►
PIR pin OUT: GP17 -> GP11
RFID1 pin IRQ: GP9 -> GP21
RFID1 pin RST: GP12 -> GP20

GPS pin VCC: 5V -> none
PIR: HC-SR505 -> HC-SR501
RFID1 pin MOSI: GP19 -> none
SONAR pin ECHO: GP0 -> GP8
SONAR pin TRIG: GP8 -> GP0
◄
►
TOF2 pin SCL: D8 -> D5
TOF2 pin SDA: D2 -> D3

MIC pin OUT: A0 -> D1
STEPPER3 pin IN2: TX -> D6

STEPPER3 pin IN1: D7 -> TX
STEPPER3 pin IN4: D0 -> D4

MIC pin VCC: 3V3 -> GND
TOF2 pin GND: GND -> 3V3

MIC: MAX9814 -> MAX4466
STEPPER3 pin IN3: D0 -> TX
◄
* _Exercise goal_
Return, from the data, each line where the string "none" occurs.

* _Answer to the problem_
GPS pin VCC: 5V -> none
RFID1 pin MOSI: GP19 -> none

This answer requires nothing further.